» **What the exercise asks**:
Return every entry below word for word and leave out any picture.

» **Entries shown**:

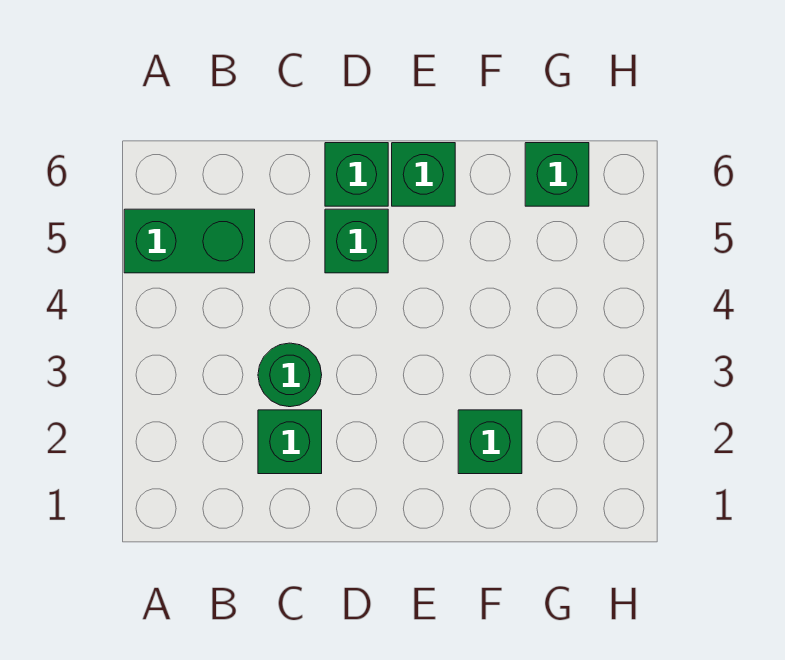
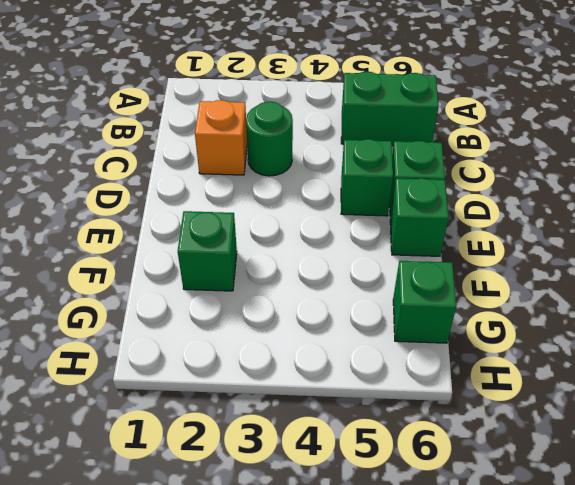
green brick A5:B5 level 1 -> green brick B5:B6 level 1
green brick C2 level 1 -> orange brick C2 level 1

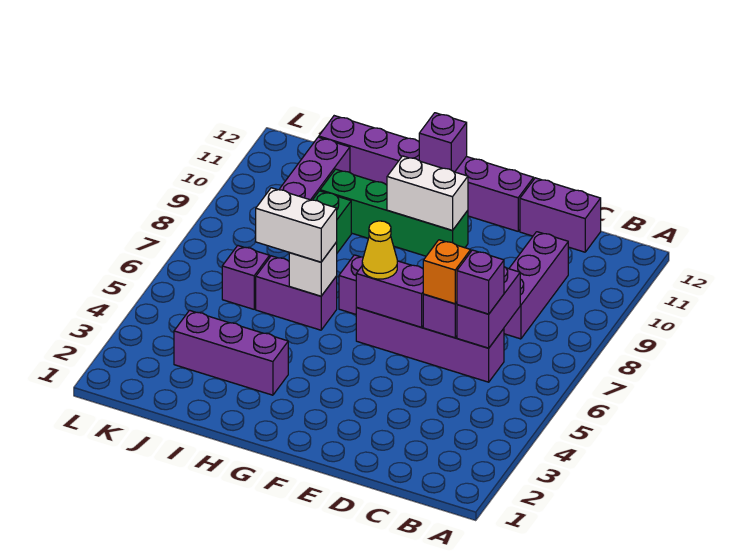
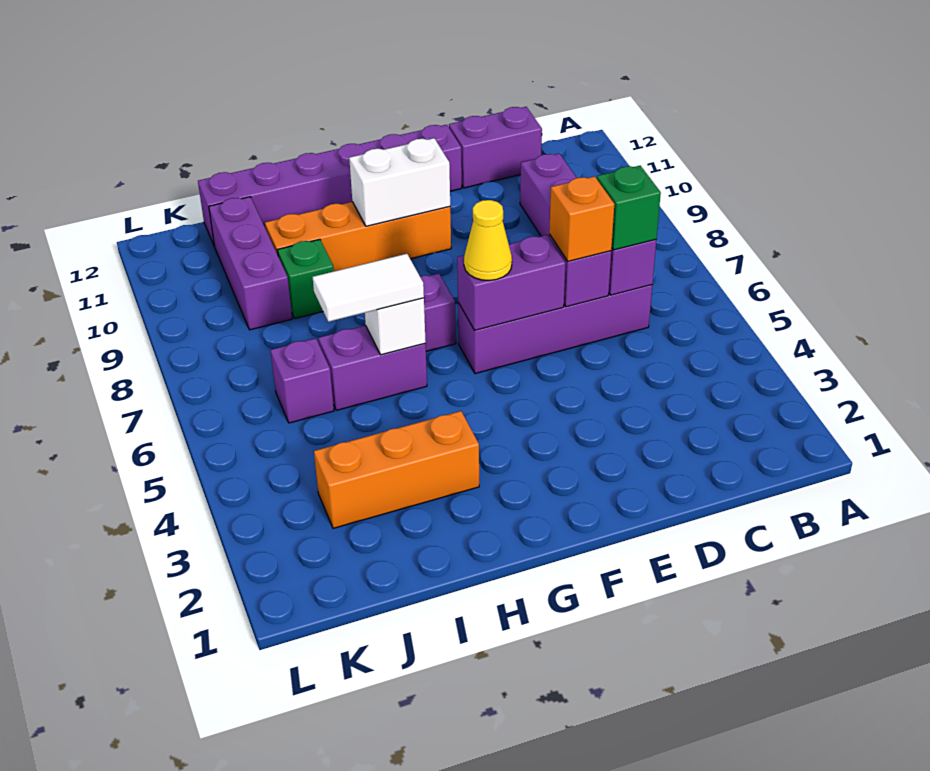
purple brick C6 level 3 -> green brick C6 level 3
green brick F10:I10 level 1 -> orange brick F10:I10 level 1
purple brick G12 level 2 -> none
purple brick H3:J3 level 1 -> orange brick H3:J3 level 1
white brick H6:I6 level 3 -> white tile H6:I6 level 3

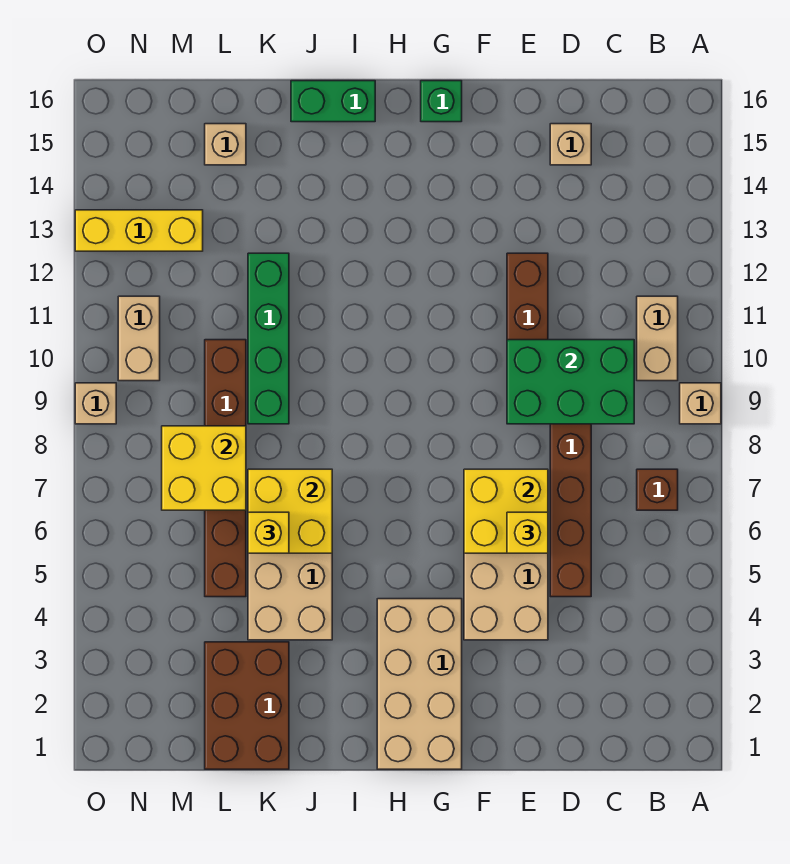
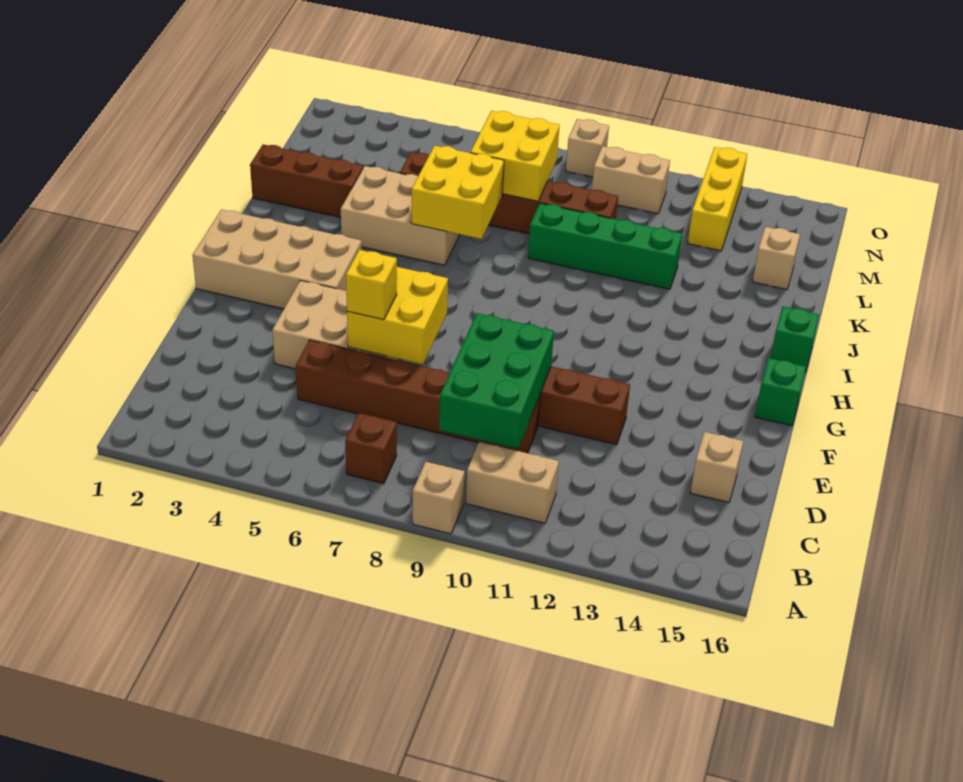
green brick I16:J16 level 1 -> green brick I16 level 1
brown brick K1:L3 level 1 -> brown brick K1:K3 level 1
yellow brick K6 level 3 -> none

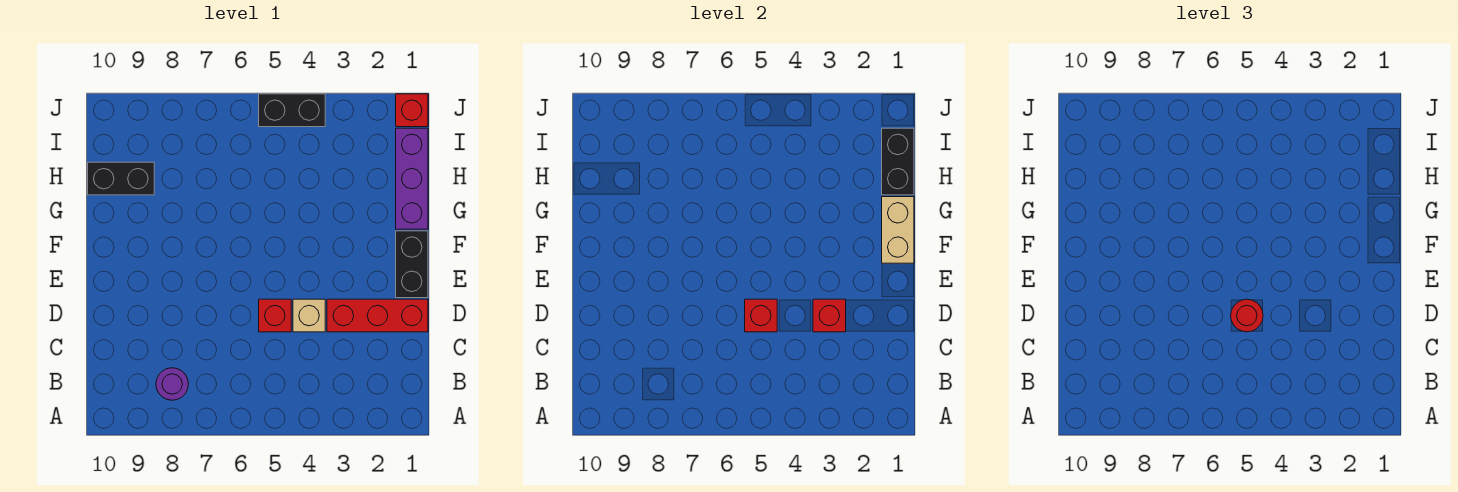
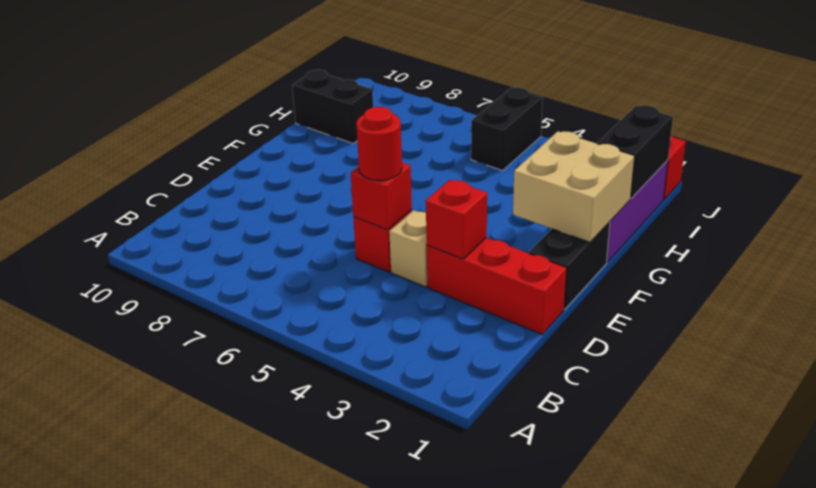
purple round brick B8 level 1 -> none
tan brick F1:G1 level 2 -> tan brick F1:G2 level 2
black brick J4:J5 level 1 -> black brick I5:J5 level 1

» **Response box**:
green brick A5:B5 level 1 -> green brick B5:B6 level 1
green brick C2 level 1 -> orange brick C2 level 1

purple brick C6 level 3 -> green brick C6 level 3
green brick F10:I10 level 1 -> orange brick F10:I10 level 1
purple brick G12 level 2 -> none
purple brick H3:J3 level 1 -> orange brick H3:J3 level 1
white brick H6:I6 level 3 -> white tile H6:I6 level 3

green brick I16:J16 level 1 -> green brick I16 level 1
brown brick K1:L3 level 1 -> brown brick K1:K3 level 1
yellow brick K6 level 3 -> none

purple round brick B8 level 1 -> none
tan brick F1:G1 level 2 -> tan brick F1:G2 level 2
black brick J4:J5 level 1 -> black brick I5:J5 level 1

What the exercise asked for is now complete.